▶ _Task brief_: Update the listing below by replacing "white glossy door" with "white lacquered door" wherever it occurs and leaving all other text as it is. Leave the pictures out of your answer.

══ Material for the task ══

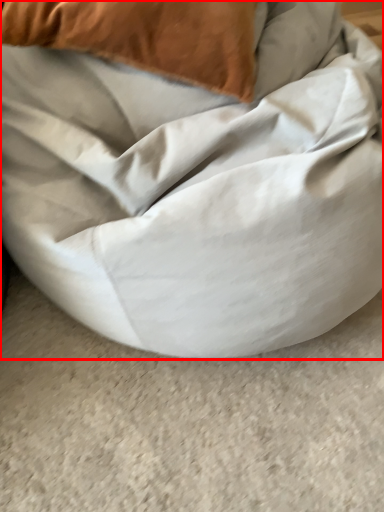
Question: From the image's perspective, where is furniture (annotated by the red box) located in relation to pillow in the image?

Choices:
 (A) above
 (B) below

Answer: (B)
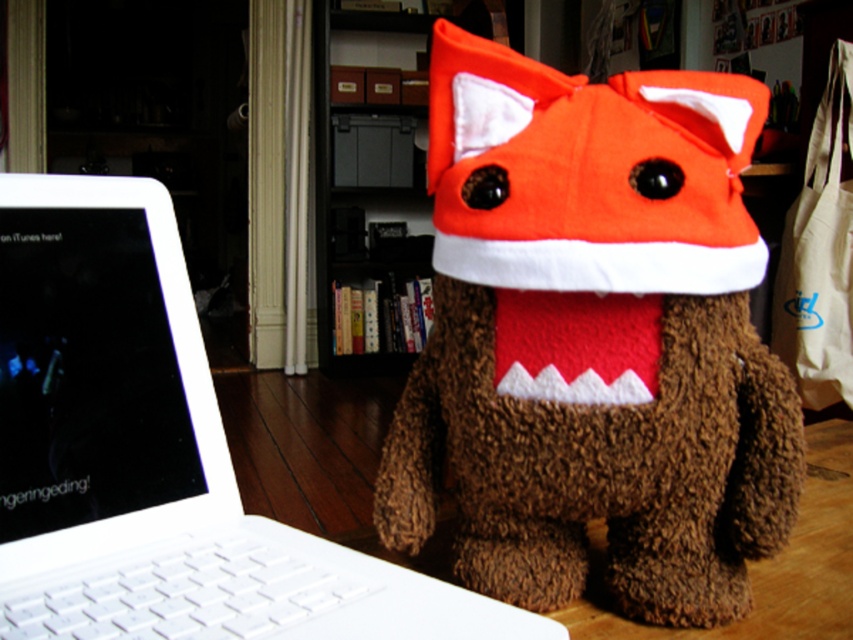
You are organizing a child birthday party and need to place a gift box between the brown fuzzy stuffed toy at center and the wooden bookshelf at center. Based on their positions, which object should the gift box be closer to?

The gift box should be closer to the wooden bookshelf at center because the brown fuzzy stuffed toy at center is positioned to the right of the wooden bookshelf at center, meaning the bookshelf is to the left of the stuffed toy. Therefore, placing the gift box closer to the bookshelf would be between them.

You are a photographer setting up a tripod to take a closeup of the orange plush hat at center. The wooden bookshelf at center is in the background. Will the bookshelf be in focus if you focus on the hat?

The orange plush hat at center is closer to the viewer than the wooden bookshelf at center. If you focus on the hat, the bookshelf will be out of focus because it is further away.

You are organizing a child birthday party and need to place the orange plush hat at center on a shelf for display. Given the current setup, can you place it on the wooden bookshelf at center?

The orange plush hat at center is located below the wooden bookshelf at center, so it is currently placed on a lower surface. To place it on the wooden bookshelf at center, you would need to move it upwards to the shelf above.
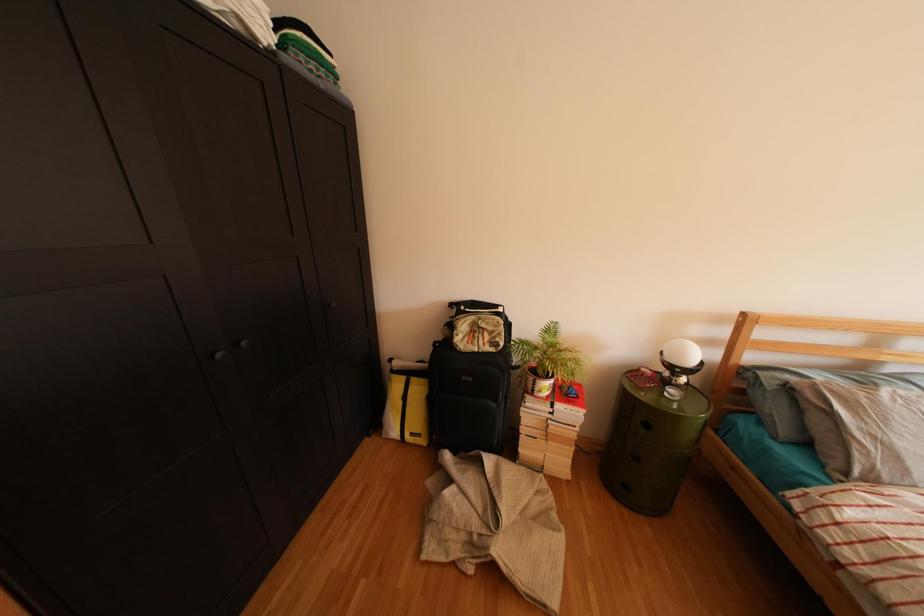
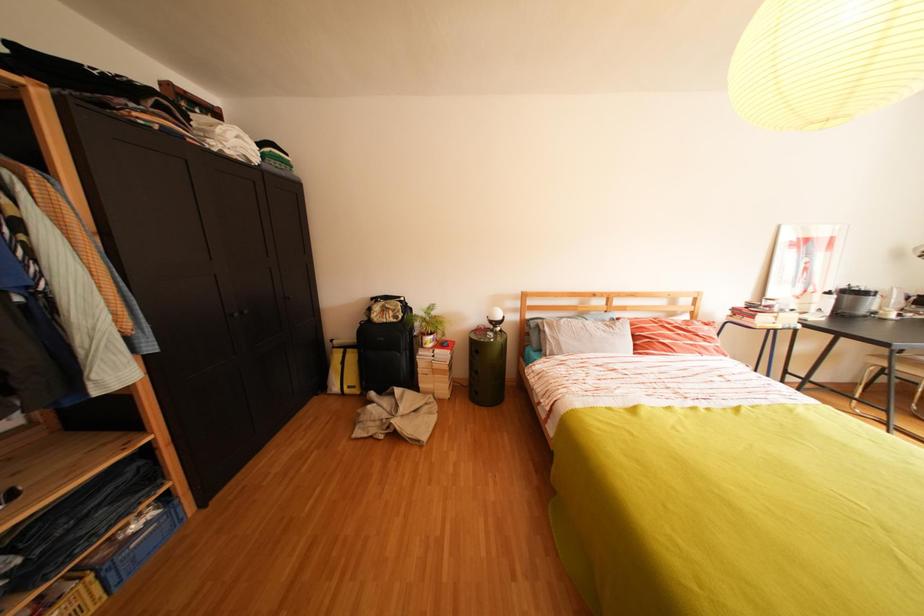
Which direction would the cameraman need to move to produce the second image?

The movement direction of the cameraman is right, backward.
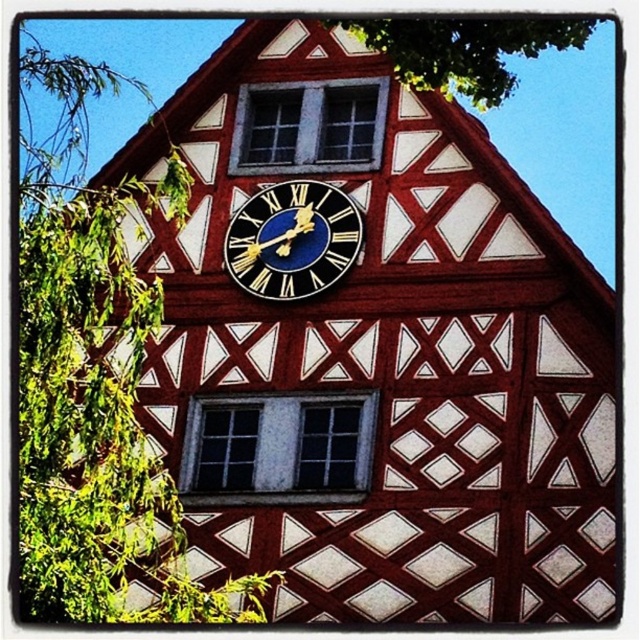
Question: Among these objects, which one is farthest from the camera?

Choices:
 (A) green leafy tree at left
 (B) green leafy tree at upper center

Answer: (B)

Question: Can you confirm if green leafy tree at upper center is positioned to the left of blue enamel clock at center?

Choices:
 (A) no
 (B) yes

Answer: (A)

Question: Is green leafy tree at left thinner than blue enamel clock at center?

Choices:
 (A) no
 (B) yes

Answer: (A)

Question: Is green leafy tree at upper center above blue enamel clock at center?

Choices:
 (A) no
 (B) yes

Answer: (B)

Question: Which point is farther to the camera?

Choices:
 (A) blue enamel clock at center
 (B) green leafy tree at left

Answer: (A)

Question: Among these points, which one is nearest to the camera?

Choices:
 (A) (355, 248)
 (B) (476, 72)

Answer: (B)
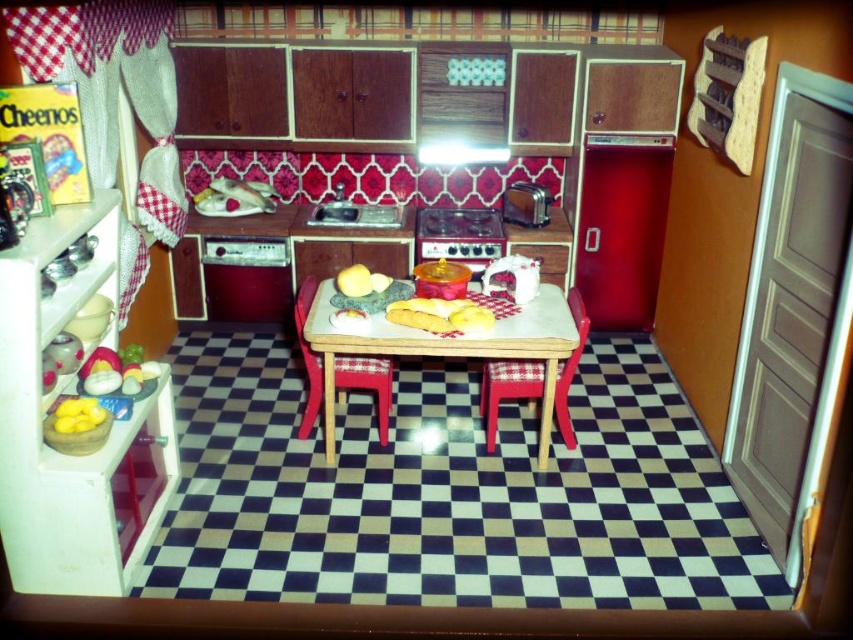
In the miniature kitchen scene, there is a wooden table at center and a red fabric chair at center. Which object takes up more space in the center area?

The wooden table at center is bigger than the red fabric chair at center, so it takes up more space in the center area.

You are a small toy that is 10 inches long. You want to place yourself on the wooden table at center so that you are as far away as possible from the red fabric chair at center. What is the maximum distance you can be from the chair?

The wooden table at center is 13.06 inches away from the red fabric chair at center. Since the toy is 10 inches long, the maximum distance it can be placed from the chair is 13.06 inches minus half the toy length, which is 5 inches. Therefore, the maximum distance is 8.06 inches.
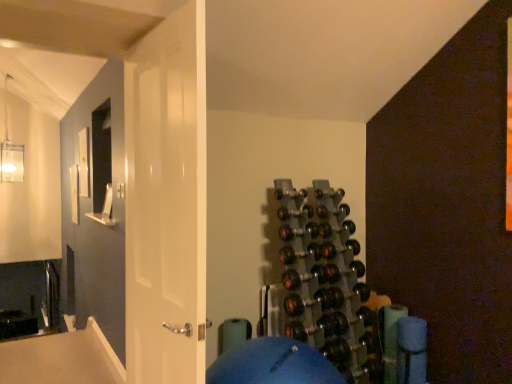
Question: Is metallic gray wine rack at center-right located outside white glossy door at center?

Choices:
 (A) yes
 (B) no

Answer: (A)

Question: From a real-world perspective, is metallic gray wine rack at center-right beneath white glossy door at center?

Choices:
 (A) no
 (B) yes

Answer: (B)

Question: Is metallic gray wine rack at center-right thinner than white glossy door at center?

Choices:
 (A) no
 (B) yes

Answer: (A)

Question: From a real-world perspective, is metallic gray wine rack at center-right on top of white glossy door at center?

Choices:
 (A) yes
 (B) no

Answer: (B)

Question: Does metallic gray wine rack at center-right appear on the right side of white glossy door at center?

Choices:
 (A) no
 (B) yes

Answer: (B)

Question: Is metallic gray wine rack at center-right facing away from white glossy door at center?

Choices:
 (A) yes
 (B) no

Answer: (B)

Question: Is metallic gray wine rack at center-right completely or partially inside white glossy door at center?

Choices:
 (A) no
 (B) yes

Answer: (A)

Question: Considering the relative sizes of white glossy door at center and metallic gray wine rack at center-right in the image provided, is white glossy door at center shorter than metallic gray wine rack at center-right?

Choices:
 (A) yes
 (B) no

Answer: (B)

Question: Considering the relative positions of white glossy door at center and metallic gray wine rack at center-right in the image provided, is white glossy door at center in front of metallic gray wine rack at center-right?

Choices:
 (A) no
 (B) yes

Answer: (B)

Question: Is white glossy door at center to the left of metallic gray wine rack at center-right from the viewer's perspective?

═══

▶ _Response to the exercise_:
Question: From the image's perspective, where is furniture (annotated by the red box) located in relation to pillow in the image?

Choices:
 (A) above
 (B) below

Answer: (B)
You are organizing a child birthday party and need to place a gift box between the brown fuzzy stuffed toy at center and the wooden bookshelf at center. Based on their positions, which object should the gift box be closer to?

The gift box should be closer to the wooden bookshelf at center because the brown fuzzy stuffed toy at center is positioned to the right of the wooden bookshelf at center, meaning the bookshelf is to the left of the stuffed toy. Therefore, placing the gift box closer to the bookshelf would be between them.

You are a photographer setting up a tripod to take a closeup of the orange plush hat at center. The wooden bookshelf at center is in the background. Will the bookshelf be in focus if you focus on the hat?

The orange plush hat at center is closer to the viewer than the wooden bookshelf at center. If you focus on the hat, the bookshelf will be out of focus because it is further away.

You are organizing a child birthday party and need to place the orange plush hat at center on a shelf for display. Given the current setup, can you place it on the wooden bookshelf at center?

The orange plush hat at center is located below the wooden bookshelf at center, so it is currently placed on a lower surface. To place it on the wooden bookshelf at center, you would need to move it upwards to the shelf above.
Which direction would the cameraman need to move to produce the second image?

The movement direction of the cameraman is right, backward.
Question: Among these objects, which one is farthest from the camera?

Choices:
 (A) green leafy tree at left
 (B) green leafy tree at upper center

Answer: (B)

Question: Can you confirm if green leafy tree at upper center is positioned to the left of blue enamel clock at center?

Choices:
 (A) no
 (B) yes

Answer: (A)

Question: Is green leafy tree at left thinner than blue enamel clock at center?

Choices:
 (A) no
 (B) yes

Answer: (A)

Question: Is green leafy tree at upper center above blue enamel clock at center?

Choices:
 (A) no
 (B) yes

Answer: (B)

Question: Which point is farther to the camera?

Choices:
 (A) blue enamel clock at center
 (B) green leafy tree at left

Answer: (A)

Question: Among these points, which one is nearest to the camera?

Choices:
 (A) (355, 248)
 (B) (476, 72)

Answer: (B)
In the miniature kitchen scene, there is a wooden table at center and a red fabric chair at center. Which object takes up more space in the center area?

The wooden table at center is bigger than the red fabric chair at center, so it takes up more space in the center area.

You are a small toy that is 10 inches long. You want to place yourself on the wooden table at center so that you are as far away as possible from the red fabric chair at center. What is the maximum distance you can be from the chair?

The wooden table at center is 13.06 inches away from the red fabric chair at center. Since the toy is 10 inches long, the maximum distance it can be placed from the chair is 13.06 inches minus half the toy length, which is 5 inches. Therefore, the maximum distance is 8.06 inches.
Question: Is metallic gray wine rack at center-right located outside white lacquered door at center?

Choices:
 (A) yes
 (B) no

Answer: (A)

Question: From a real-world perspective, is metallic gray wine rack at center-right beneath white lacquered door at center?

Choices:
 (A) no
 (B) yes

Answer: (B)

Question: Is metallic gray wine rack at center-right thinner than white lacquered door at center?

Choices:
 (A) no
 (B) yes

Answer: (A)

Question: From a real-world perspective, is metallic gray wine rack at center-right on top of white lacquered door at center?

Choices:
 (A) yes
 (B) no

Answer: (B)

Question: Does metallic gray wine rack at center-right appear on the right side of white lacquered door at center?

Choices:
 (A) no
 (B) yes

Answer: (B)

Question: Is metallic gray wine rack at center-right facing away from white lacquered door at center?

Choices:
 (A) yes
 (B) no

Answer: (B)

Question: Is metallic gray wine rack at center-right completely or partially inside white lacquered door at center?

Choices:
 (A) no
 (B) yes

Answer: (A)

Question: Considering the relative sizes of white lacquered door at center and metallic gray wine rack at center-right in the image provided, is white lacquered door at center shorter than metallic gray wine rack at center-right?

Choices:
 (A) yes
 (B) no

Answer: (B)

Question: Considering the relative positions of white lacquered door at center and metallic gray wine rack at center-right in the image provided, is white lacquered door at center in front of metallic gray wine rack at center-right?

Choices:
 (A) no
 (B) yes

Answer: (B)

Question: Is white lacquered door at center to the left of metallic gray wine rack at center-right from the viewer's perspective?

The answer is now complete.